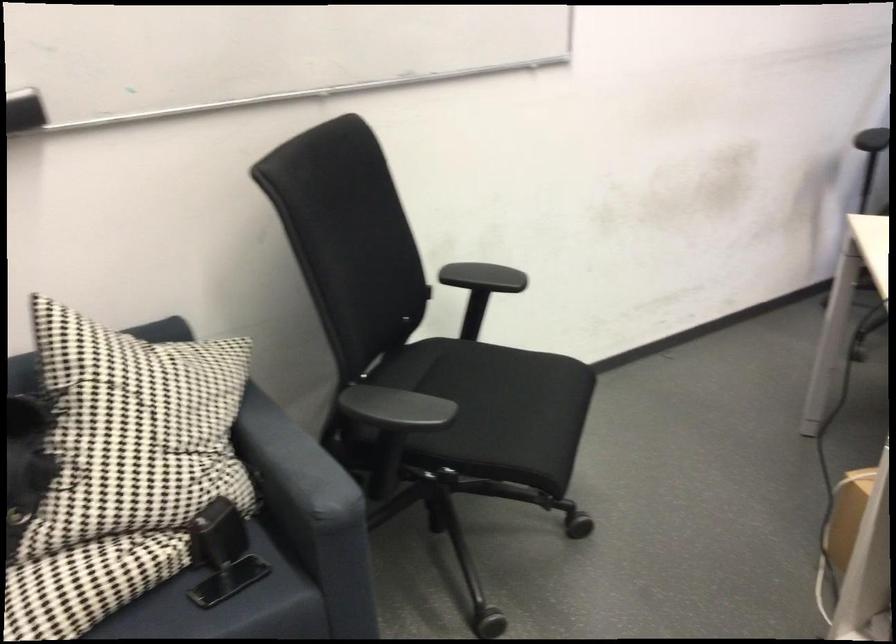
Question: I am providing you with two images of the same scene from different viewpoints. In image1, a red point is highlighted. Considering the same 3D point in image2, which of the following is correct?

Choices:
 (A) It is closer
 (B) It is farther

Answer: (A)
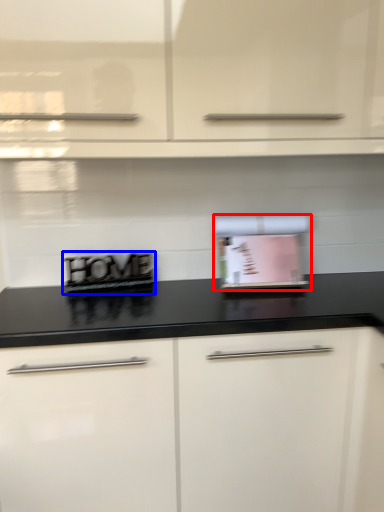
Question: Which object is further to the camera taking this photo, appliance (highlighted by a red box) or appliance (highlighted by a blue box)?

Choices:
 (A) appliance
 (B) appliance

Answer: (B)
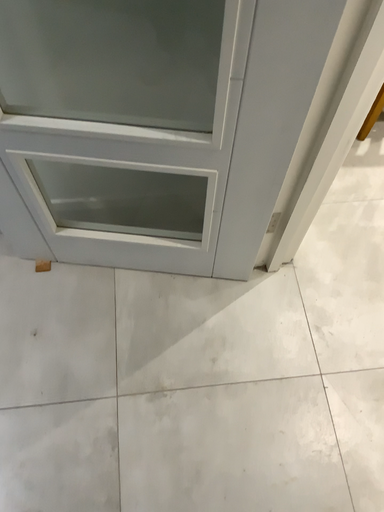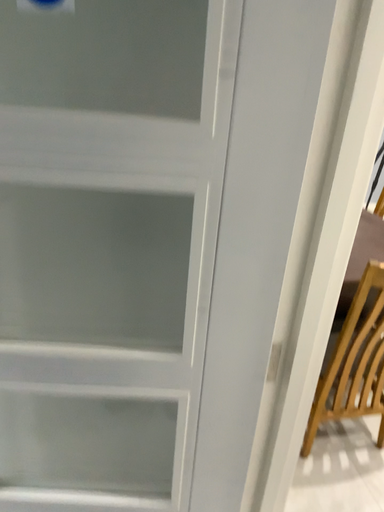
Question: Which way did the camera rotate in the video?

Choices:
 (A) rotated upward
 (B) rotated downward

Answer: (A)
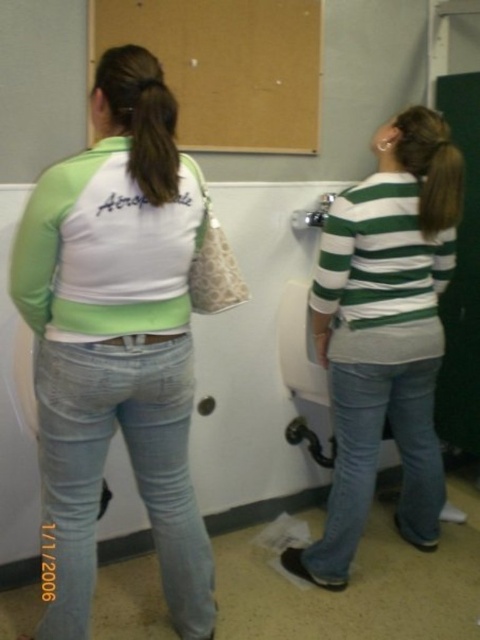
You are a photographer trying to capture both the brown silky hair at upper left and the brown hair at upper center in the same frame. Given that the camera can only focus on objects within a 10 cm width difference, will both fit in the frame?

The brown silky hair at upper left is narrower than the brown hair at upper center. Since the camera can handle up to a 10 cm width difference, and the difference between them is less than that, both can fit in the frame.

You are trying to determine the relative sizes of two items in the restroom scene. Which object is bigger between the light blue denim jeans at center and the brown silky hair at upper left?

The light blue denim jeans at center has a larger size compared to the brown silky hair at upper left, so the light blue denim jeans at center is bigger.

You are a photographer taking a picture of the two people in the restroom. You notice the brown silky hair at upper left and the brown hair at upper center. Which hair should you focus on first if you want to capture the one that is higher in the frame?

The brown silky hair at upper left is located above the brown hair at upper center, so you should focus on the brown silky hair at upper left first to capture the higher one in the frame.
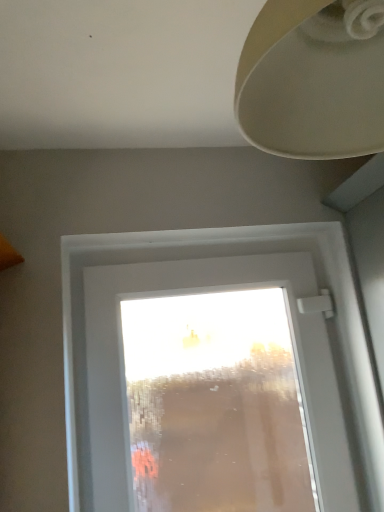
Question: From the image's perspective, is transparent glass window at center below matte beige lampshade at upper right?

Choices:
 (A) yes
 (B) no

Answer: (A)

Question: Can you confirm if transparent glass window at center is positioned to the left of matte beige lampshade at upper right?

Choices:
 (A) no
 (B) yes

Answer: (B)

Question: Does transparent glass window at center touch matte beige lampshade at upper right?

Choices:
 (A) yes
 (B) no

Answer: (B)

Question: Does transparent glass window at center have a greater height compared to matte beige lampshade at upper right?

Choices:
 (A) yes
 (B) no

Answer: (A)

Question: Is transparent glass window at center outside matte beige lampshade at upper right?

Choices:
 (A) yes
 (B) no

Answer: (A)

Question: From a real-world perspective, is transparent glass window at center physically above matte beige lampshade at upper right?

Choices:
 (A) yes
 (B) no

Answer: (B)

Question: Would you say matte beige lampshade at upper right is outside transparent glass window at center?

Choices:
 (A) yes
 (B) no

Answer: (A)

Question: Is matte beige lampshade at upper right closer to camera compared to transparent glass window at center?

Choices:
 (A) no
 (B) yes

Answer: (B)

Question: Is matte beige lampshade at upper right smaller than transparent glass window at center?

Choices:
 (A) yes
 (B) no

Answer: (A)

Question: From the image's perspective, does matte beige lampshade at upper right appear lower than transparent glass window at center?

Choices:
 (A) yes
 (B) no

Answer: (B)

Question: Is matte beige lampshade at upper right beside transparent glass window at center?

Choices:
 (A) yes
 (B) no

Answer: (B)

Question: Could you tell me if matte beige lampshade at upper right is turned towards transparent glass window at center?

Choices:
 (A) yes
 (B) no

Answer: (B)

Question: From a real-world perspective, is matte beige lampshade at upper right positioned above or below transparent glass window at center?

Choices:
 (A) below
 (B) above

Answer: (B)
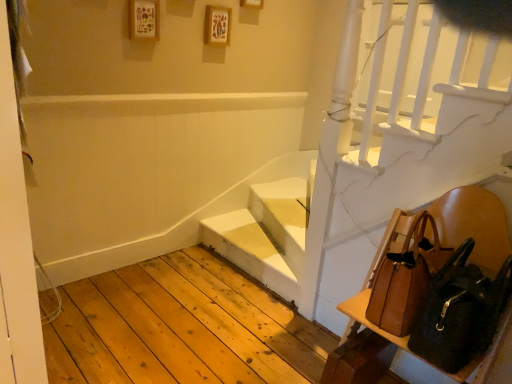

━━━━━━━━━━━━━━━━━━━━━━━━━━━━━━

Exercise details: Pull out every line of the records that contains the word "left".

Finished task:
You are a photographer trying to capture both the brown silky hair at upper left and the brown hair at upper center in the same frame. Given that the camera can only focus on objects within a 10 cm width difference, will both fit in the frame?
The brown silky hair at upper left is narrower than the brown hair at upper center. Since the camera can handle up to a 10 cm width difference, and the difference between them is less than that, both can fit in the frame.
You are trying to determine the relative sizes of two items in the restroom scene. Which object is bigger between the light blue denim jeans at center and the brown silky hair at upper left?
The light blue denim jeans at center has a larger size compared to the brown silky hair at upper left, so the light blue denim jeans at center is bigger.
You are a photographer taking a picture of the two people in the restroom. You notice the brown silky hair at upper left and the brown hair at upper center. Which hair should you focus on first if you want to capture the one that is higher in the frame?
The brown silky hair at upper left is located above the brown hair at upper center, so you should focus on the brown silky hair at upper left first to capture the higher one in the frame.
Question: Can you confirm if transparent glass window at center is positioned to the left of matte beige lampshade at upper right?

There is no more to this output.